* [WHAT THE EXERCISE ASKS] Show each line of the entries below in which the word "none" appears.

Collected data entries
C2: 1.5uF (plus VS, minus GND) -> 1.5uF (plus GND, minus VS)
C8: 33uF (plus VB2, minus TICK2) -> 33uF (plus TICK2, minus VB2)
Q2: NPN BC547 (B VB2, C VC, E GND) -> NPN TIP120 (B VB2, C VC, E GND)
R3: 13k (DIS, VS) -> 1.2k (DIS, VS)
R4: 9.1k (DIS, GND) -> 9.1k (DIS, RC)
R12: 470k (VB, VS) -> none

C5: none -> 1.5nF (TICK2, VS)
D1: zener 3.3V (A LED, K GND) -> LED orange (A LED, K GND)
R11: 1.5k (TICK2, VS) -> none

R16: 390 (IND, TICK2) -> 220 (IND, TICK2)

==

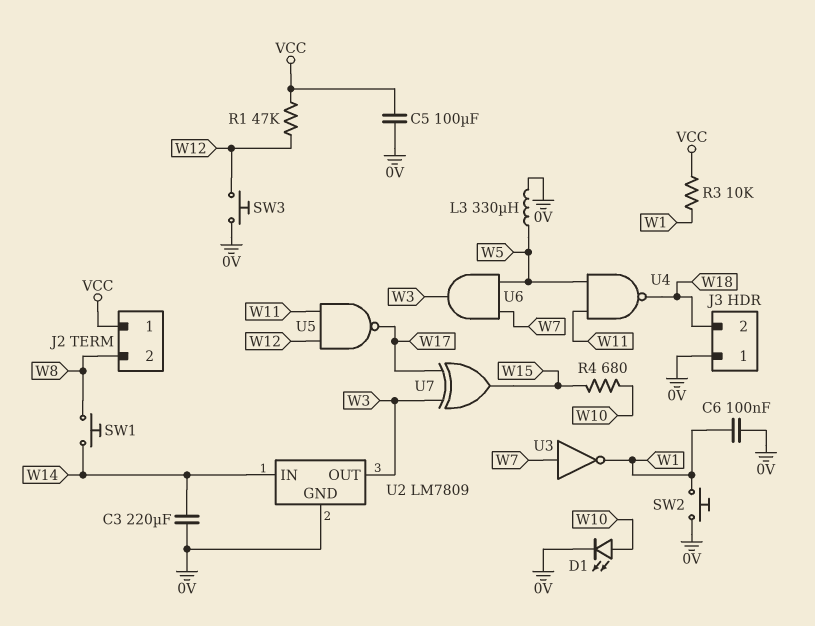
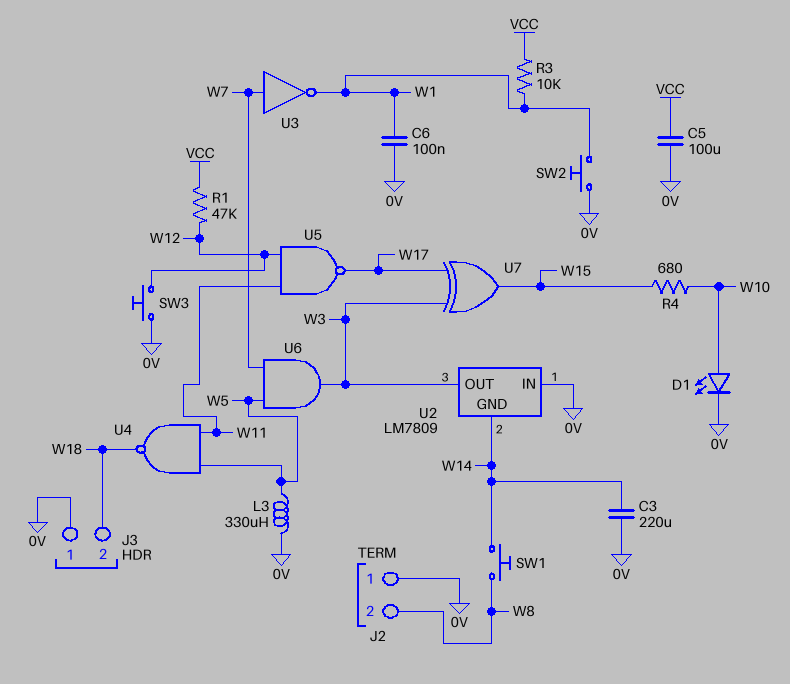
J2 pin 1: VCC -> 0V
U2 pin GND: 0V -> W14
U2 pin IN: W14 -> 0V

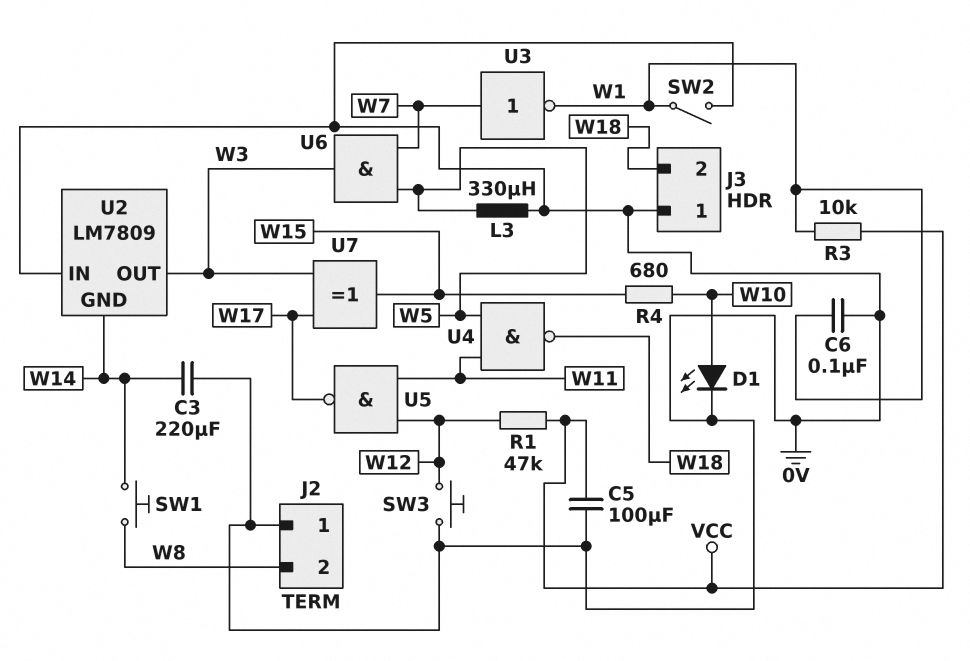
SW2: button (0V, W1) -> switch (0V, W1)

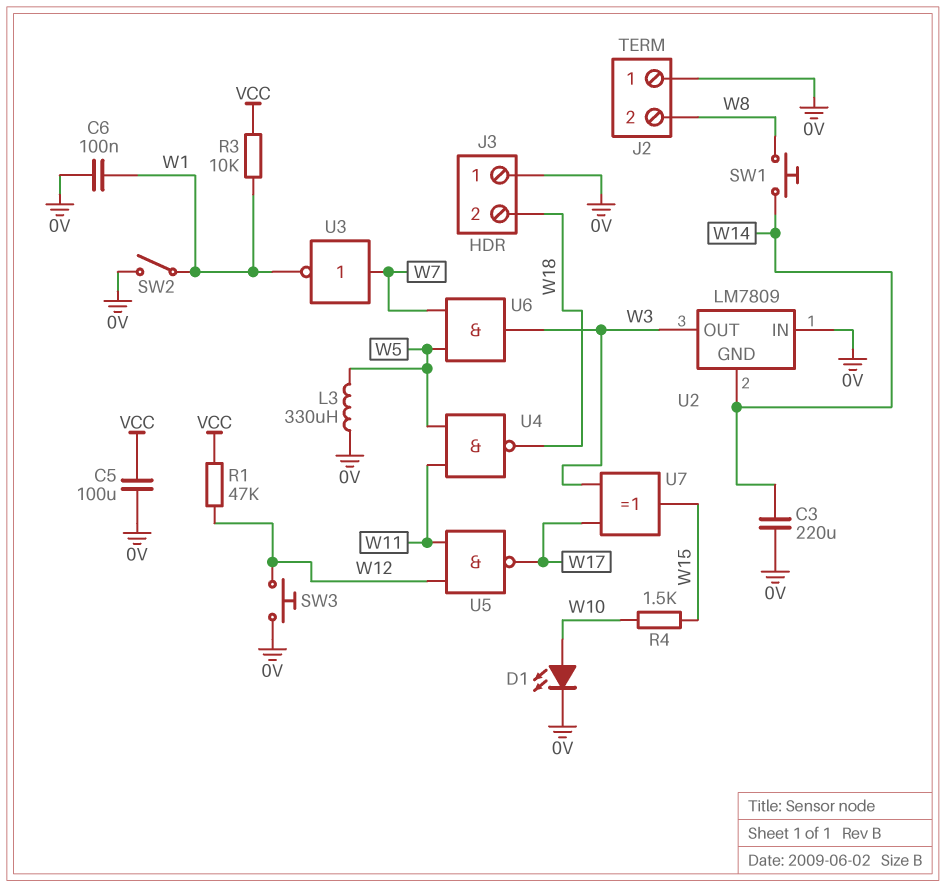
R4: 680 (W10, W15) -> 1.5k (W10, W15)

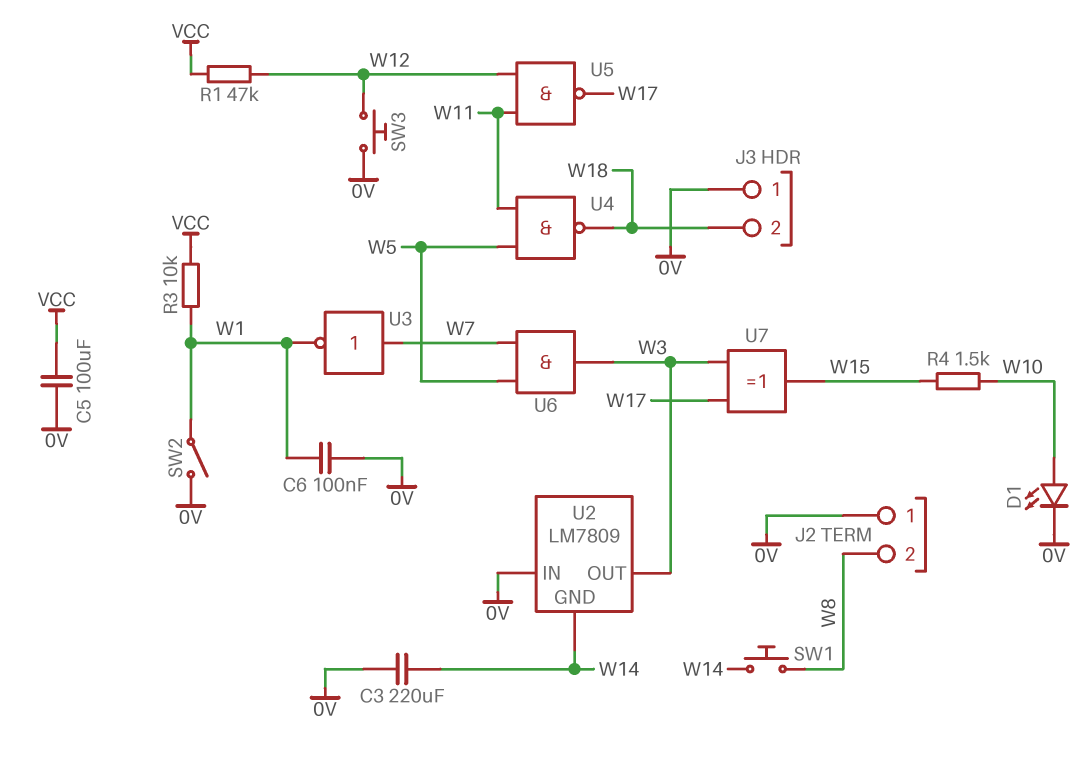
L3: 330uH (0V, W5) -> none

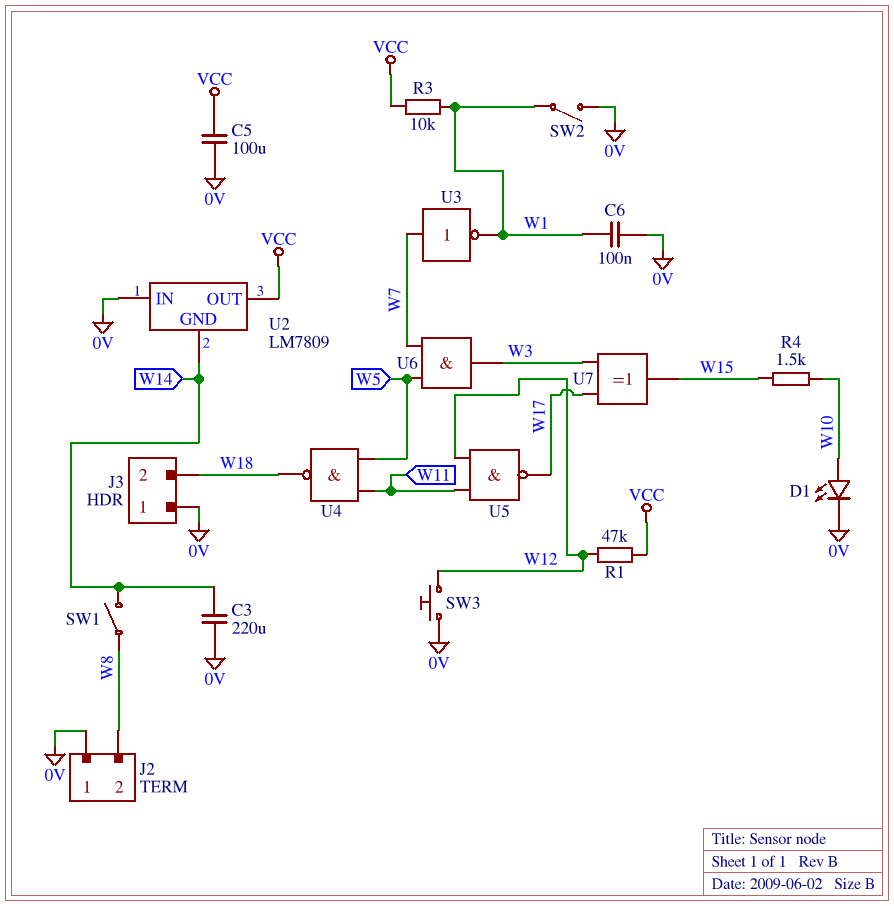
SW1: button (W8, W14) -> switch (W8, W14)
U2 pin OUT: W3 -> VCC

---

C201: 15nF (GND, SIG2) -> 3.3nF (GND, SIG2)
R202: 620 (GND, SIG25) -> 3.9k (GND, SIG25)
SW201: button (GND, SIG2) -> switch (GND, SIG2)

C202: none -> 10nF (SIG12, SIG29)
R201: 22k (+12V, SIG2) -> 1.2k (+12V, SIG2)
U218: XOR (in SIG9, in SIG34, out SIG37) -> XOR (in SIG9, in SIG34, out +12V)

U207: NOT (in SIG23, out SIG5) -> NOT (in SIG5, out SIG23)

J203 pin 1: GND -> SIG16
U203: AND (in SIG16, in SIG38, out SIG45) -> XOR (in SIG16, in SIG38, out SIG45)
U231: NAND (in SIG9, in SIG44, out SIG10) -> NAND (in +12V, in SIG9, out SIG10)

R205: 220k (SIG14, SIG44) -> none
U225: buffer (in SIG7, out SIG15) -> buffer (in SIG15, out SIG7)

* [EXERCISE ANSWER]
R12: 470k (VB, VS) -> none
C5: none -> 1.5nF (TICK2, VS)
R11: 1.5k (TICK2, VS) -> none
L3: 330uH (0V, W5) -> none
C202: none -> 10nF (SIG12, SIG29)
R205: 220k (SIG14, SIG44) -> none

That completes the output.